What you have to do: Your answer must match the data word for word.

(Source records)
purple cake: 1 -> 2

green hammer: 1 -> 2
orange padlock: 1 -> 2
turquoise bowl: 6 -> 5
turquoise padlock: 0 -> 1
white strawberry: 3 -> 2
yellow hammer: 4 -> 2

Exercise output:
purple cake: 1 -> 2

green hammer: 1 -> 2
orange padlock: 1 -> 2
turquoise bowl: 6 -> 5
turquoise padlock: 0 -> 1
white strawberry: 3 -> 2
yellow hammer: 4 -> 2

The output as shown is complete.